**TASK BRIEF**
Give the number of lines in the data that hold the string "point". Nothing else is needed.

[MATERIAL FOR THIS TASK Boundary: Start]

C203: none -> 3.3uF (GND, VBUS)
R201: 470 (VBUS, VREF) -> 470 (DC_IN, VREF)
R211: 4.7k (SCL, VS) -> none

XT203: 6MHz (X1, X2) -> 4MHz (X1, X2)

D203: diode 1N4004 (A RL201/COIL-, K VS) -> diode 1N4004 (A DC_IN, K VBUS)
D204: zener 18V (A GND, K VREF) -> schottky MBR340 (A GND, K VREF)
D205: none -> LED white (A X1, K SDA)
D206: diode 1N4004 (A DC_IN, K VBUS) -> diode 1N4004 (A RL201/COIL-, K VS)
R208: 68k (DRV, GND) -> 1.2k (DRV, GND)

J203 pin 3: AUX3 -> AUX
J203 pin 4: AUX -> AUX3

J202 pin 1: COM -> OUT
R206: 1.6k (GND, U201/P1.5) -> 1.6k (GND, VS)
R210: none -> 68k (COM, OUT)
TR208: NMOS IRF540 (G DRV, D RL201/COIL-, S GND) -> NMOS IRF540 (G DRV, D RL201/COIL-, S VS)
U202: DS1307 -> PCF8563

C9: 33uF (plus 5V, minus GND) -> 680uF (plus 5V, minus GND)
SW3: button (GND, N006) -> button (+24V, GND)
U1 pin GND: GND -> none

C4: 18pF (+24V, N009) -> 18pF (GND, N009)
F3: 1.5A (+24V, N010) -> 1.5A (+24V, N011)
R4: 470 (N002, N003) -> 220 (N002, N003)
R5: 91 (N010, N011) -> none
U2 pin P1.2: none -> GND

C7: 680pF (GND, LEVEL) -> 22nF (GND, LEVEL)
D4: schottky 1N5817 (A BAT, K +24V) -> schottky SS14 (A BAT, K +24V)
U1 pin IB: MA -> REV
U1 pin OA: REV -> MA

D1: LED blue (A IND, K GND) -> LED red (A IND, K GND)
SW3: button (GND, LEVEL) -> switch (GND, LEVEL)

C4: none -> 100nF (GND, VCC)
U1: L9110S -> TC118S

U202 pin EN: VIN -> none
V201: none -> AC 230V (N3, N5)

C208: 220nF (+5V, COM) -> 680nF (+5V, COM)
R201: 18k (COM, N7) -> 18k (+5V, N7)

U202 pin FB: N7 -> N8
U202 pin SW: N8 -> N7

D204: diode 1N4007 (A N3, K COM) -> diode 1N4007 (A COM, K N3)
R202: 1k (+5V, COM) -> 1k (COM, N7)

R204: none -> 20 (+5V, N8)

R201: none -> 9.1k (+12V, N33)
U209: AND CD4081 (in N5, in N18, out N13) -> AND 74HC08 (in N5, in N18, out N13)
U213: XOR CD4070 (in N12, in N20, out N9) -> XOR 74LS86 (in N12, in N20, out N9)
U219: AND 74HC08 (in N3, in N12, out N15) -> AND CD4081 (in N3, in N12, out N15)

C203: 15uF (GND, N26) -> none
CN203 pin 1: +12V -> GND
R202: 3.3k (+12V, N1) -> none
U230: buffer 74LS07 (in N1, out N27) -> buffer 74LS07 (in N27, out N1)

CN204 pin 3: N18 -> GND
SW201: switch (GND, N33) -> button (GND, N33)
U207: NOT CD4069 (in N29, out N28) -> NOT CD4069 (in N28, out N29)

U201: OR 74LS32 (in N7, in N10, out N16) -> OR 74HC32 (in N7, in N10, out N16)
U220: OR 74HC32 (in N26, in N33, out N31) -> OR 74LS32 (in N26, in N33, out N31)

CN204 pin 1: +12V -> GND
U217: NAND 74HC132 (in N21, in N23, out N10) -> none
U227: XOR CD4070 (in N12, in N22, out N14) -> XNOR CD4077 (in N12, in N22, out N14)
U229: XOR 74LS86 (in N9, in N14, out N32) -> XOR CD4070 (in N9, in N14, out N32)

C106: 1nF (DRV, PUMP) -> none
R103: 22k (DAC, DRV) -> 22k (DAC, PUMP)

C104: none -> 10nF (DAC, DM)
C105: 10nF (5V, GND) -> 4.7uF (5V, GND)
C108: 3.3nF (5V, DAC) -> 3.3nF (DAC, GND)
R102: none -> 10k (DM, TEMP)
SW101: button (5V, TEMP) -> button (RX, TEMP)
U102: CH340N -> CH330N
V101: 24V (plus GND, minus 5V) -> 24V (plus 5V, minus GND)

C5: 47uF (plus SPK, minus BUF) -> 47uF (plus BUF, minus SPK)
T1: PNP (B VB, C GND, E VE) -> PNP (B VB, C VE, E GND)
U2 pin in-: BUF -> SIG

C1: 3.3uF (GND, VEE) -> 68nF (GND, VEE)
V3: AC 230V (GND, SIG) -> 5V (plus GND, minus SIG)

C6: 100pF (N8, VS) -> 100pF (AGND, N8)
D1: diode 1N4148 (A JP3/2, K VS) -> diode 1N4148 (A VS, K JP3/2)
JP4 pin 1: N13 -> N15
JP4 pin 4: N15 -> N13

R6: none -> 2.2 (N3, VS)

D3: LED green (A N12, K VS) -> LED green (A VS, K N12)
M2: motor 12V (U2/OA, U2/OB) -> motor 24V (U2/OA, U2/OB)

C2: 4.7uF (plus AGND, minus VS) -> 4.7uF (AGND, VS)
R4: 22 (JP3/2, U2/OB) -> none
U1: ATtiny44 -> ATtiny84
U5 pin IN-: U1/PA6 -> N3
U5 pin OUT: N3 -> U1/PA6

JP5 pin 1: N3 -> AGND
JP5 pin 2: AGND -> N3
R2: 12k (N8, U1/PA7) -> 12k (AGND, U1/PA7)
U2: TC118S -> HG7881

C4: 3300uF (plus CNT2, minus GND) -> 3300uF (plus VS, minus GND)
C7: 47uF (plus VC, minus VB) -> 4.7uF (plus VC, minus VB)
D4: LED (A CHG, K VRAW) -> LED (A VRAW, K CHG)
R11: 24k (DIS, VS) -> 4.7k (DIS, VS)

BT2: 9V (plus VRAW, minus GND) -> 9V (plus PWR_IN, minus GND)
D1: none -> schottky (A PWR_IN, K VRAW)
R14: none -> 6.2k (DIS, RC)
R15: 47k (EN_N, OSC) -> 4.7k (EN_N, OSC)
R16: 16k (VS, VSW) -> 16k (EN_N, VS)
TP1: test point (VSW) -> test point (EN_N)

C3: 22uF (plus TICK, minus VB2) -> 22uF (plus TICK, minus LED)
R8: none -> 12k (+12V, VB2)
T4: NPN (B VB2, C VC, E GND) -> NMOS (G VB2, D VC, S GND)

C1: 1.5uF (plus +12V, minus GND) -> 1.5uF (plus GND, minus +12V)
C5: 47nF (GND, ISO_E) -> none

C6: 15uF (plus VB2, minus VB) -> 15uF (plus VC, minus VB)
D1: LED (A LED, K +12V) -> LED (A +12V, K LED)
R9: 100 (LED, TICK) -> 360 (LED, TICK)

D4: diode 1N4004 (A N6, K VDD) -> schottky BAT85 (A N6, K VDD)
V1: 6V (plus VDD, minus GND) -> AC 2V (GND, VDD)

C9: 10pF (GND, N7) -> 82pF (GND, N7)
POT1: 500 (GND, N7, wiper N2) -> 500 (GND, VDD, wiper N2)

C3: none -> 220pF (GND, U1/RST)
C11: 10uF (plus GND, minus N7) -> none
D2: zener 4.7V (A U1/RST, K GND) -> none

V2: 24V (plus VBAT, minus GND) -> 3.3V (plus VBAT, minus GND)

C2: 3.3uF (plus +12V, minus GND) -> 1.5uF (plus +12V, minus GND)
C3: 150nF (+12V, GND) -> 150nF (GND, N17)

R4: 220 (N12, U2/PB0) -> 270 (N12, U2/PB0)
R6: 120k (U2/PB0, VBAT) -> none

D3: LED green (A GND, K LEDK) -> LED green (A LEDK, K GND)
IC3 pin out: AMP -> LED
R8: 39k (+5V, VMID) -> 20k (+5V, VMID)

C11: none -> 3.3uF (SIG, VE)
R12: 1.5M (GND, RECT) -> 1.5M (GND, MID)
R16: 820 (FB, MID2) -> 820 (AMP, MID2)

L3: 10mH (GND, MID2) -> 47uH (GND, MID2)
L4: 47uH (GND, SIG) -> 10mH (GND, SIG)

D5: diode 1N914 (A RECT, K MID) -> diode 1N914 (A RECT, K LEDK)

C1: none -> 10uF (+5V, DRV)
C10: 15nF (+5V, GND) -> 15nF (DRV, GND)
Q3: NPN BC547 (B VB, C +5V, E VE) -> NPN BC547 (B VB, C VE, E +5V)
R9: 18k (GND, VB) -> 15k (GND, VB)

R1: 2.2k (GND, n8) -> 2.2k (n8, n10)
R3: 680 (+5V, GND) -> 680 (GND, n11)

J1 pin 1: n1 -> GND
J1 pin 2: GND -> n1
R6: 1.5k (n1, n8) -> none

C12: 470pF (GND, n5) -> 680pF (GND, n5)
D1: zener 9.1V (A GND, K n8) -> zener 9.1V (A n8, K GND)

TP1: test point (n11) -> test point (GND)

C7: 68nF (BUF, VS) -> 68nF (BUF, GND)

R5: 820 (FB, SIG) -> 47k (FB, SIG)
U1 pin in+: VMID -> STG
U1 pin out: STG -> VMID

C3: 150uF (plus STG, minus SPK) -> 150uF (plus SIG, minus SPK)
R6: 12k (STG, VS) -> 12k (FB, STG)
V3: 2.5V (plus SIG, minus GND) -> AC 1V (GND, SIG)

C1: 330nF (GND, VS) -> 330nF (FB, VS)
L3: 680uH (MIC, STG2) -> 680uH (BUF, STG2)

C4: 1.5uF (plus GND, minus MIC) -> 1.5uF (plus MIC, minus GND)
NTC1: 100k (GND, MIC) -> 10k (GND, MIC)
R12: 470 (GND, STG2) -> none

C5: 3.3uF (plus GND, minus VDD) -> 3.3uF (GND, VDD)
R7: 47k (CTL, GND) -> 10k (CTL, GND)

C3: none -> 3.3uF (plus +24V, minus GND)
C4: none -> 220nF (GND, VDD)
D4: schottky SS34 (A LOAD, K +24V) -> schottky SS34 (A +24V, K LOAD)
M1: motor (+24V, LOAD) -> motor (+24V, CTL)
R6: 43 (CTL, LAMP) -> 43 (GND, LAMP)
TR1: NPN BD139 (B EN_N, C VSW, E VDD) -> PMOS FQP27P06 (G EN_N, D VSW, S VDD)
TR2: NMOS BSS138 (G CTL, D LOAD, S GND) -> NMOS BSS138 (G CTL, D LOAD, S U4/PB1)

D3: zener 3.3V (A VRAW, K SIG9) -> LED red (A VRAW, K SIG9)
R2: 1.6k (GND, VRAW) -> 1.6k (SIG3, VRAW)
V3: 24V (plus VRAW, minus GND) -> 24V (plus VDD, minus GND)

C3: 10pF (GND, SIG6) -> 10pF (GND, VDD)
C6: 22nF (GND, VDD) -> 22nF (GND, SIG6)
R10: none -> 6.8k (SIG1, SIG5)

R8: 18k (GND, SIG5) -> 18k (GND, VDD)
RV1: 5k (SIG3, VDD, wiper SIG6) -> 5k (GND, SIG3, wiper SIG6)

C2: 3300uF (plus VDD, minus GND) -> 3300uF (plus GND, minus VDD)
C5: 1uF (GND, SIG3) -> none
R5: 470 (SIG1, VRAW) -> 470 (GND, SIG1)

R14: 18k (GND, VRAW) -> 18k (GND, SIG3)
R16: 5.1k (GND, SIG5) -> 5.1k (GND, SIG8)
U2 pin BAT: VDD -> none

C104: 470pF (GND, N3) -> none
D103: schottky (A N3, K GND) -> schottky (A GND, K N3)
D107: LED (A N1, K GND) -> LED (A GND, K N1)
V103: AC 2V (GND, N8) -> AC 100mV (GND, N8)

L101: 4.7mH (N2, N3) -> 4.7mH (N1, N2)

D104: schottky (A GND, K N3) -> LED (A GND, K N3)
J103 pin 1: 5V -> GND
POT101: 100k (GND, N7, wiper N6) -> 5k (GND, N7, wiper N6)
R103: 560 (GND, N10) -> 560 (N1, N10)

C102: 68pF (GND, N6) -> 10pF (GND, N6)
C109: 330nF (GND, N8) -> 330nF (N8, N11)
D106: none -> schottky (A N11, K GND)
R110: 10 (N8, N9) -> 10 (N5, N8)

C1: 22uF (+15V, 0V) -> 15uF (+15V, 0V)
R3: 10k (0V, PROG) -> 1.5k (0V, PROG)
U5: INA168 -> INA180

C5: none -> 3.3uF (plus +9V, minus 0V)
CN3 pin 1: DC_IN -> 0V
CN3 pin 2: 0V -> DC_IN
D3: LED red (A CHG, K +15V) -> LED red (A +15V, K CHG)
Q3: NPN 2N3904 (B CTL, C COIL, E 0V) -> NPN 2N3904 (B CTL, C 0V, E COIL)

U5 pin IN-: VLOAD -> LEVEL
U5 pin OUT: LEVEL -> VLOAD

[MATERIAL FOR THIS TASK Boundary: End]

**ANSWER SPACE**
2